-- 課題文 --
「I want to click on the taller」を含む行から「coordinates (757, 350).」を含む行までを、両端の行も含めてそのまま書き写せ。

-- 抜粋記録 --
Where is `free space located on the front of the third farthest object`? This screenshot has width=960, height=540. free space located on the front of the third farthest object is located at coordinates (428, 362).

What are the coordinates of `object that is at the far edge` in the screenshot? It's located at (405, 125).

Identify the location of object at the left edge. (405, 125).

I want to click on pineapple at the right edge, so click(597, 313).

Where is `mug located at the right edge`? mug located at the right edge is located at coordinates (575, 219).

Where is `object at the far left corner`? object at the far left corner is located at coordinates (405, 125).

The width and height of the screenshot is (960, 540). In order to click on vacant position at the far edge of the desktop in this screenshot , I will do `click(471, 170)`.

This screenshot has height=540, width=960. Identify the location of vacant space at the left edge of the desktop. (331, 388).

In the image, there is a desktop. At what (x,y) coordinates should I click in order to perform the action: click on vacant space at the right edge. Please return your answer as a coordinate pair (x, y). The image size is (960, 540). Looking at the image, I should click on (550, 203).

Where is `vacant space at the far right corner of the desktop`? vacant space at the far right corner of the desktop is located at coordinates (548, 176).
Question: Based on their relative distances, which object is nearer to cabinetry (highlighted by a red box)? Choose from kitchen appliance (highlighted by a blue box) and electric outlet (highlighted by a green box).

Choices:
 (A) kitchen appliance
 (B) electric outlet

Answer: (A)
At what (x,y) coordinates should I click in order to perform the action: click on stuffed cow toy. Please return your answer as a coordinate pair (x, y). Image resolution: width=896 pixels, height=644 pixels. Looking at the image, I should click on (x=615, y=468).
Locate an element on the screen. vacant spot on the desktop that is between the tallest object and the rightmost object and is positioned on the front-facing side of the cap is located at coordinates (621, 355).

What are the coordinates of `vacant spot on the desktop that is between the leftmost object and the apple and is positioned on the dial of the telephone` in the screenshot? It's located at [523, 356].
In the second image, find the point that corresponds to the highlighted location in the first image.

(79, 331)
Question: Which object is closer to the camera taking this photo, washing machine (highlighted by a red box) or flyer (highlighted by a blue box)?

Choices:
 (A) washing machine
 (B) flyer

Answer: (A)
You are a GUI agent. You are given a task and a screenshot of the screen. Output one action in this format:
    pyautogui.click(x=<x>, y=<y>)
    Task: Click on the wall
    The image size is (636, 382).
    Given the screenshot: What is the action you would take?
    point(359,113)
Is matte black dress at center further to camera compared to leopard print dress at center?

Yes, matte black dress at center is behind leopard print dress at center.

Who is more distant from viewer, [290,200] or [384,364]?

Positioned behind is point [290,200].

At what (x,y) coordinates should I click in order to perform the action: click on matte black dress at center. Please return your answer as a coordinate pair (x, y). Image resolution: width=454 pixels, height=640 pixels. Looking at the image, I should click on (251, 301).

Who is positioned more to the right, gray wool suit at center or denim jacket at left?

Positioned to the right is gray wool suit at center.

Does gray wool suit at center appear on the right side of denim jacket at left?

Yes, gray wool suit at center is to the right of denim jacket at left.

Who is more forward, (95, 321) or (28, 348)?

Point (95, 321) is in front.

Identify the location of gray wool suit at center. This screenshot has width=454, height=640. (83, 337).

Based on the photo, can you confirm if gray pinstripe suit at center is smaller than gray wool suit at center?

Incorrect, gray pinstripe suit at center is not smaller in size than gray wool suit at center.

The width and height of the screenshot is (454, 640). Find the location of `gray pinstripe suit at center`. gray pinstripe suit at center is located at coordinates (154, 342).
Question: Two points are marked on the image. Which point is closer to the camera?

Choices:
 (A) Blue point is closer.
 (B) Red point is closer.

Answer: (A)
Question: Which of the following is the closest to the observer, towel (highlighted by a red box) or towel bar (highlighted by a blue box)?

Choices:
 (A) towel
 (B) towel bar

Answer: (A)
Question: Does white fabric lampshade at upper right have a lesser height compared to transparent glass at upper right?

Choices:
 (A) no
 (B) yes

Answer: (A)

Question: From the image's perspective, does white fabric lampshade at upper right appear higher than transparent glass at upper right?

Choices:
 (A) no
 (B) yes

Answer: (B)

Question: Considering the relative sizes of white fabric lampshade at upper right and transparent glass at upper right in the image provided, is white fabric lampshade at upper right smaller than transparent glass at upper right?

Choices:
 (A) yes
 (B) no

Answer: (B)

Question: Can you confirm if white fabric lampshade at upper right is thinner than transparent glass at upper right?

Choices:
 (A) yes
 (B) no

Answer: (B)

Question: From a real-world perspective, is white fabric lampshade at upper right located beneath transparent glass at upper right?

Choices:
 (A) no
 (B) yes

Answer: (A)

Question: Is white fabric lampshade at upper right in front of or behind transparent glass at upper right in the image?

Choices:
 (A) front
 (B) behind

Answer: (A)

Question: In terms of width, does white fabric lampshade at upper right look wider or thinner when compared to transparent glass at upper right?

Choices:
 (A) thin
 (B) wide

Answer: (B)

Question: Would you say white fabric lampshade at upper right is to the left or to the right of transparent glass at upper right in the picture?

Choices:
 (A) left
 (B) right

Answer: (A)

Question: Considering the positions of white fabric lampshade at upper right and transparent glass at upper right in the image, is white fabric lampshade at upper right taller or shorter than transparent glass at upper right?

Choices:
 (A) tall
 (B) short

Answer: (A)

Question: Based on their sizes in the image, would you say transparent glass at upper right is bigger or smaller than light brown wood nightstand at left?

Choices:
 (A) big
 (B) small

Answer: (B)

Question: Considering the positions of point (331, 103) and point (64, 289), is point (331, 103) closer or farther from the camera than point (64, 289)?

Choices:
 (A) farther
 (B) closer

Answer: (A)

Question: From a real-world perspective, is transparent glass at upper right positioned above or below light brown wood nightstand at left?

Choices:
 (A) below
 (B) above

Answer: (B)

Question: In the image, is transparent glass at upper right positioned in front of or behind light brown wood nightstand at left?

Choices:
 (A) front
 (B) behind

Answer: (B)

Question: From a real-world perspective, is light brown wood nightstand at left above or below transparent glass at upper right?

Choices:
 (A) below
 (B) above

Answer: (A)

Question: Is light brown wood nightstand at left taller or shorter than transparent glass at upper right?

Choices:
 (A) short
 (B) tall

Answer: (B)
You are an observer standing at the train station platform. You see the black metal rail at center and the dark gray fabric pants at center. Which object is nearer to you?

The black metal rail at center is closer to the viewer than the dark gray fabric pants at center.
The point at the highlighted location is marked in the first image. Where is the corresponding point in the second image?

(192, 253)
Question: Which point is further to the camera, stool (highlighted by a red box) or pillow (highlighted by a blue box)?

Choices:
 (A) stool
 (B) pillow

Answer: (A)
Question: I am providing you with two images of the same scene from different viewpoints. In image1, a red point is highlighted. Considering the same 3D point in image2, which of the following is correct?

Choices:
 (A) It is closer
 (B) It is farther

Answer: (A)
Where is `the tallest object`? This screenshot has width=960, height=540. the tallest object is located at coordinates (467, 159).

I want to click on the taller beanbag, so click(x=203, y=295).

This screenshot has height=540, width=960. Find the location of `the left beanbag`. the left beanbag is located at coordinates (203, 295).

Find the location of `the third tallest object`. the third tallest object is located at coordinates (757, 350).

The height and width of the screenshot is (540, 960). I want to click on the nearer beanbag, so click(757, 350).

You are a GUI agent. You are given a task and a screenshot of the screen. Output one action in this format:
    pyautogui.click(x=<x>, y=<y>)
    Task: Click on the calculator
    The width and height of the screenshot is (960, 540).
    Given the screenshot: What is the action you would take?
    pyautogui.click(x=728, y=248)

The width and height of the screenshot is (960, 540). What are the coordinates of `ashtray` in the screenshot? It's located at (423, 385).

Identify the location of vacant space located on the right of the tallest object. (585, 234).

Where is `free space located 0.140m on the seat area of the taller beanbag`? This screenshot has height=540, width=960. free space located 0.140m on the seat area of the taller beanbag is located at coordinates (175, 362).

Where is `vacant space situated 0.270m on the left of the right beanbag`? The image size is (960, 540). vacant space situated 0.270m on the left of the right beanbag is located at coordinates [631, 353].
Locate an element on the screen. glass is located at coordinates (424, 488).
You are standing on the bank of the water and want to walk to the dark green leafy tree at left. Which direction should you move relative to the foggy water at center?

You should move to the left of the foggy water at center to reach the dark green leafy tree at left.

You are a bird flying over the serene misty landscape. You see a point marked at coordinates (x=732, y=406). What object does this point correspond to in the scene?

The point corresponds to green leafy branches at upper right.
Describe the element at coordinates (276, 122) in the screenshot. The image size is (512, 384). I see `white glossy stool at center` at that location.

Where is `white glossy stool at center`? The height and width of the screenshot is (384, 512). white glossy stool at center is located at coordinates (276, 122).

-- 問題の解答 --
I want to click on the taller beanbag, so click(x=203, y=295).

This screenshot has height=540, width=960. Find the location of `the left beanbag`. the left beanbag is located at coordinates (203, 295).

Find the location of `the third tallest object`. the third tallest object is located at coordinates (757, 350).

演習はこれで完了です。